=== Section Start ===

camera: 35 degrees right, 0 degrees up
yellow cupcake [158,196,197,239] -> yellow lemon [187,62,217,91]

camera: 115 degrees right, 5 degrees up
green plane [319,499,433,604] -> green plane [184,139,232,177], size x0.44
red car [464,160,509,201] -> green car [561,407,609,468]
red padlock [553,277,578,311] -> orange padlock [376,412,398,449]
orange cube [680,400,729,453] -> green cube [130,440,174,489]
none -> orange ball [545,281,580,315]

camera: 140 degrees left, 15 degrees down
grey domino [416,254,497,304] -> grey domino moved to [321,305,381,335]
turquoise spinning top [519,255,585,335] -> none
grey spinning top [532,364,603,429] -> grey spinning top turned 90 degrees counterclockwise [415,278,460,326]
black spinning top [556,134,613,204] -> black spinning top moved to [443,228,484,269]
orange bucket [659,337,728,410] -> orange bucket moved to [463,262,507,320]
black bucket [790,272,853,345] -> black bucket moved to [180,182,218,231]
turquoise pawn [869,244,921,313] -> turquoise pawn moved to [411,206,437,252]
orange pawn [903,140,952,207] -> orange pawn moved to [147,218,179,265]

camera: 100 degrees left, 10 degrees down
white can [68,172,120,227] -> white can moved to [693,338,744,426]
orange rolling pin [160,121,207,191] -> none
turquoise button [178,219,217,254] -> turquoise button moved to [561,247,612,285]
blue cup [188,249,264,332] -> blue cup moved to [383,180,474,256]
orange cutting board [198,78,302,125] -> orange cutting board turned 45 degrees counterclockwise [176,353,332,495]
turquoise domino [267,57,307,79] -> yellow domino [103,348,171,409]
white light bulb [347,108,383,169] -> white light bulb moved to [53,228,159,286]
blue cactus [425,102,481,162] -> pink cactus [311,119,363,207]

=== Section End ===

→ YOUR OBJECTIVE:
Look for "orange rolling pin [160,121,207,191] -> none" in the records. Write out its line and every later line through the end exactly, with nothing more.

→ ANSWER TO THIS PROBLEM:
orange rolling pin [160,121,207,191] -> none
turquoise button [178,219,217,254] -> turquoise button moved to [561,247,612,285]
blue cup [188,249,264,332] -> blue cup moved to [383,180,474,256]
orange cutting board [198,78,302,125] -> orange cutting board turned 45 degrees counterclockwise [176,353,332,495]
turquoise domino [267,57,307,79] -> yellow domino [103,348,171,409]
white light bulb [347,108,383,169] -> white light bulb moved to [53,228,159,286]
blue cactus [425,102,481,162] -> pink cactus [311,119,363,207]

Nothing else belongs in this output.